• [DATA SHOWN]
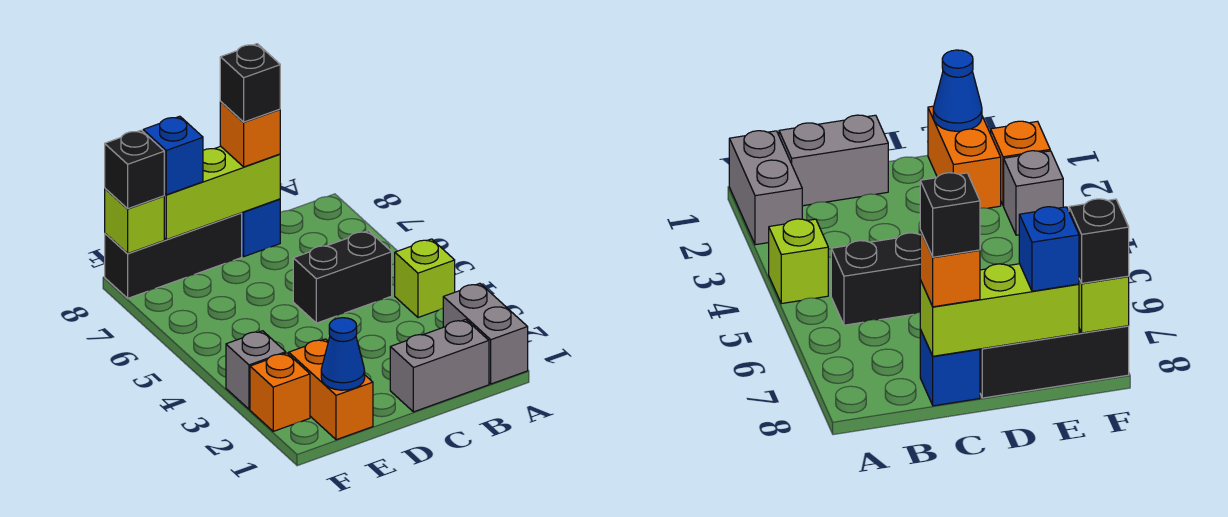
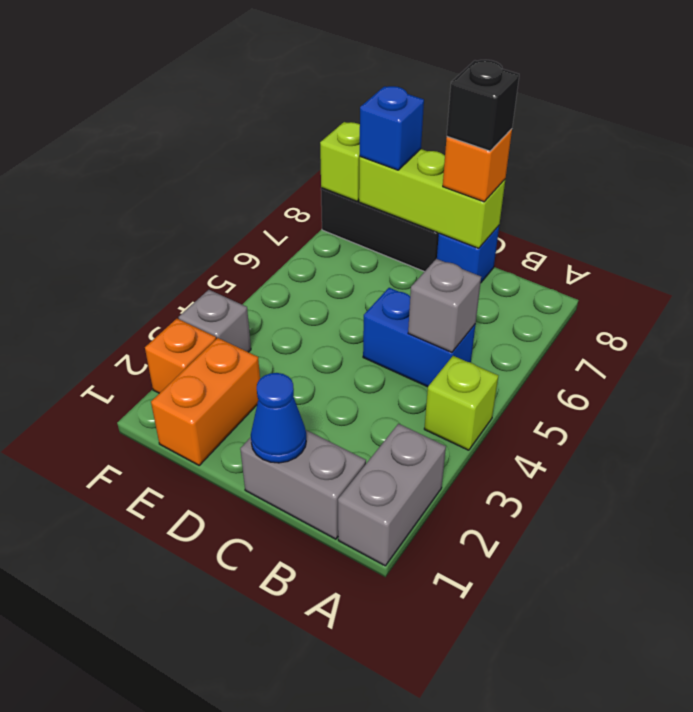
black brick B5:C5 level 1 -> blue brick B5:C5 level 1
none -> grey brick B5 level 2
blue cone E1 level 2 -> blue cone C1 level 2
black brick F8 level 3 -> none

• [WHAT TO PRODUCE] The expected output is the material above, repeated exactly and free of pictures.

• [RESULT]
black brick B5:C5 level 1 -> blue brick B5:C5 level 1
none -> grey brick B5 level 2
blue cone E1 level 2 -> blue cone C1 level 2
black brick F8 level 3 -> none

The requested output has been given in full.